== Segment start ==

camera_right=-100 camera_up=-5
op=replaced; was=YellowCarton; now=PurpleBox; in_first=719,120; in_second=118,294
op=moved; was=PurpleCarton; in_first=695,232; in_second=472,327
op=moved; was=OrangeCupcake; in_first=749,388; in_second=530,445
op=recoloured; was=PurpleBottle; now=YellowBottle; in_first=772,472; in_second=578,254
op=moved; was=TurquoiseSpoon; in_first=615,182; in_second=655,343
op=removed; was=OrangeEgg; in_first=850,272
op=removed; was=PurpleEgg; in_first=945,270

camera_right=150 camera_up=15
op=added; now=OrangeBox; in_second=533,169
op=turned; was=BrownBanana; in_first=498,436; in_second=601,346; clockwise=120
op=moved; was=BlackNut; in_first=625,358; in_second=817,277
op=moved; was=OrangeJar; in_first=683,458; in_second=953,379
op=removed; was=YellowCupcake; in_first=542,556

== Segment end ==
== Segment start ==

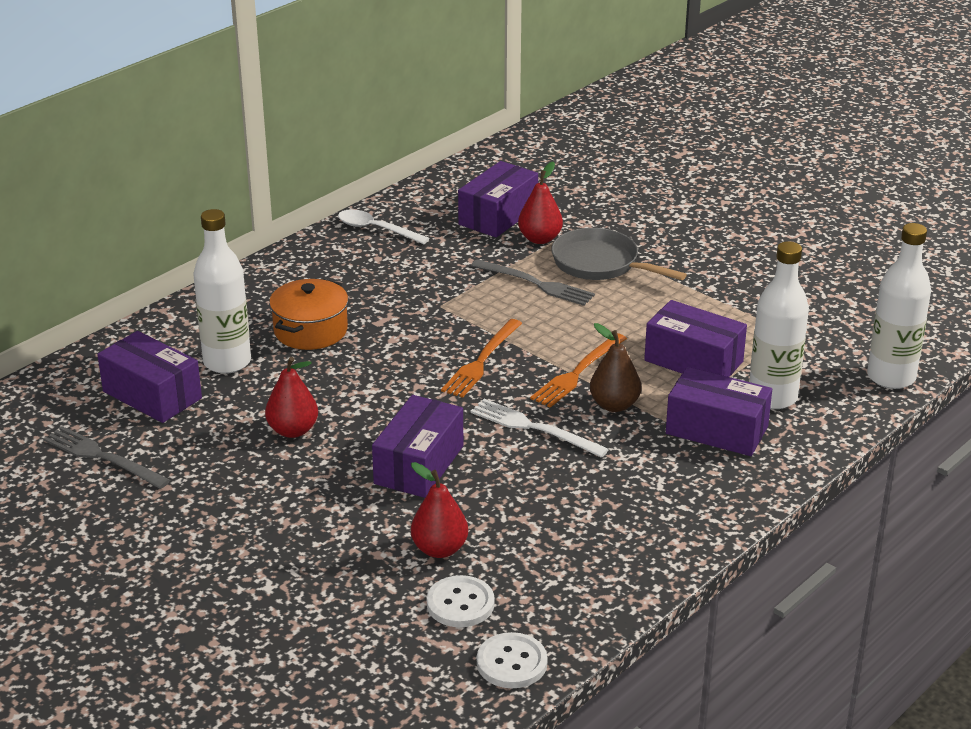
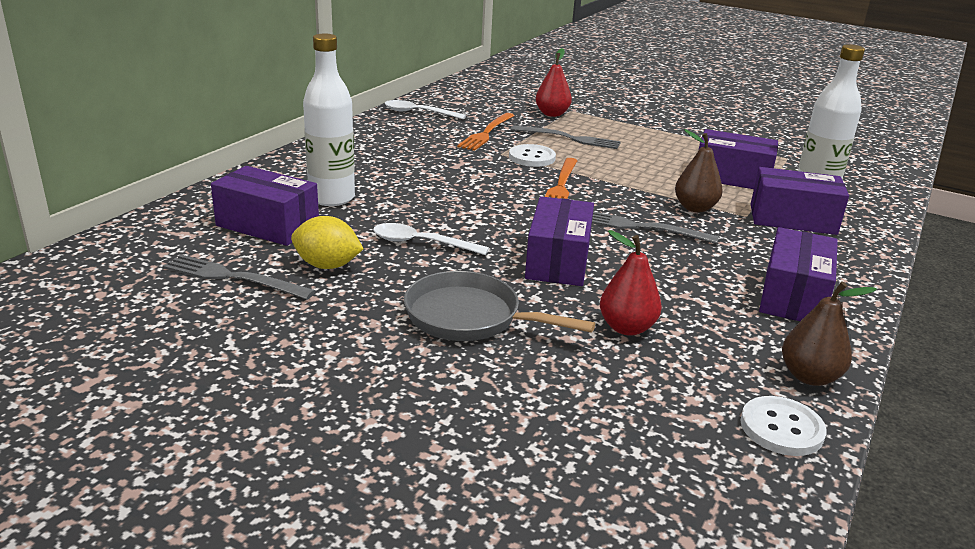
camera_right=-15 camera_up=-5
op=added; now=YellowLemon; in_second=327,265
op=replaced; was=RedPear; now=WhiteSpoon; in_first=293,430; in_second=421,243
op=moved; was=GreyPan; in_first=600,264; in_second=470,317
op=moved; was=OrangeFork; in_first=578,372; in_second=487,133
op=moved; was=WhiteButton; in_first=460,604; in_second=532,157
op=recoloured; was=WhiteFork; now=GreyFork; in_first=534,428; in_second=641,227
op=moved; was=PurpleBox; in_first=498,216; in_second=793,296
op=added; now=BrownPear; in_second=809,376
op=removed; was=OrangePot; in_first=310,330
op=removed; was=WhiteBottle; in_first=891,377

== Segment end ==

### HOW TO COMPLETE THIS TASK
Copy the stretch of the records above that runs from the line with "op=replaced; was=YellowCarton; now=PurpleBox;" through the line with "op=moved; was=OrangeCupcake; in_first=749,388;". Both end lines belong in the copy, and nothing else does.

### SOLUTION TO THE PROBLEM
op=replaced; was=YellowCarton; now=PurpleBox; in_first=719,120; in_second=118,294
op=moved; was=PurpleCarton; in_first=695,232; in_second=472,327
op=moved; was=OrangeCupcake; in_first=749,388; in_second=530,445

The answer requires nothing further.